WHAT YOU WILL DO: Taking the listing below, restate word for word each line from the line with "orange cap: 6 -> 4" to the line with "turquoise cube: 1 -> 3", ends included, and stop there.

SOURCE DATA:
- - - -
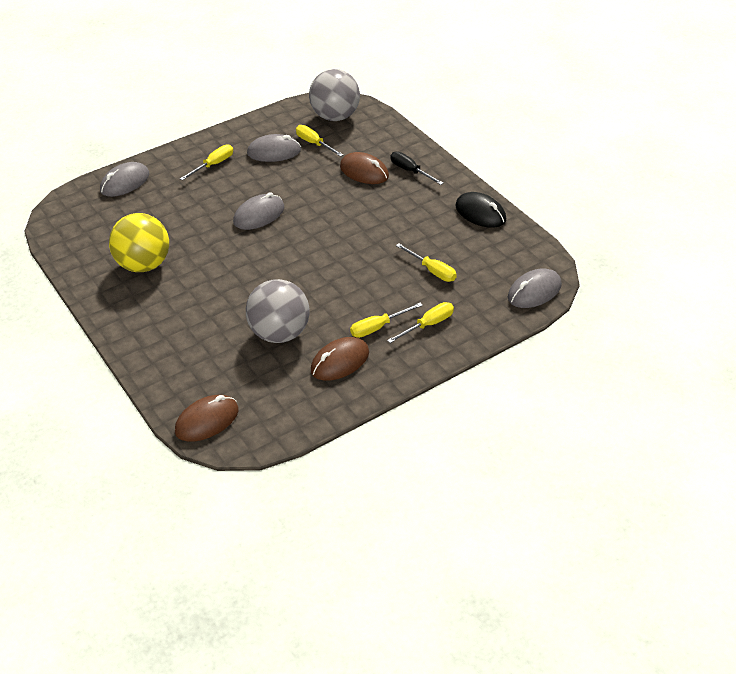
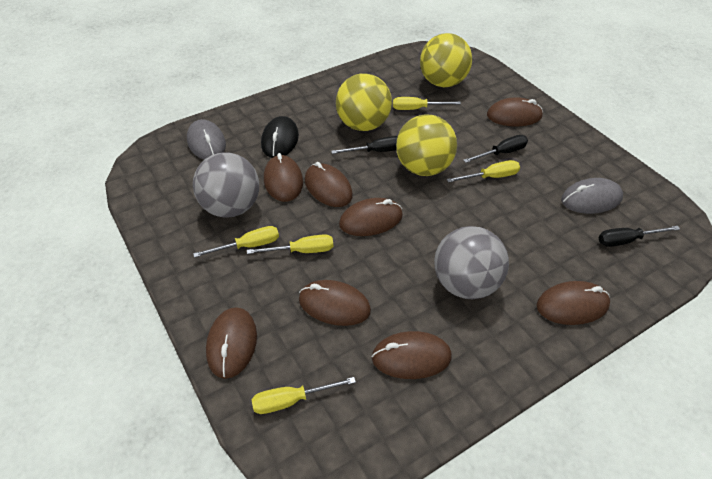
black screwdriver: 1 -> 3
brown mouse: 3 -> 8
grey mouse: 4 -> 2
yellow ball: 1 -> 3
- - - -
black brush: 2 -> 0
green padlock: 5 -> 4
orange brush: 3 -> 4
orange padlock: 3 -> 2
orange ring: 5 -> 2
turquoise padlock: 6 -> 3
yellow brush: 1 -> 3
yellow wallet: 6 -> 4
- - - -
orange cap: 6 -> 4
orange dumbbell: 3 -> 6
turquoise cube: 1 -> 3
- - - -
ANSWER TO THIS TASK:
orange cap: 6 -> 4
orange dumbbell: 3 -> 6
turquoise cube: 1 -> 3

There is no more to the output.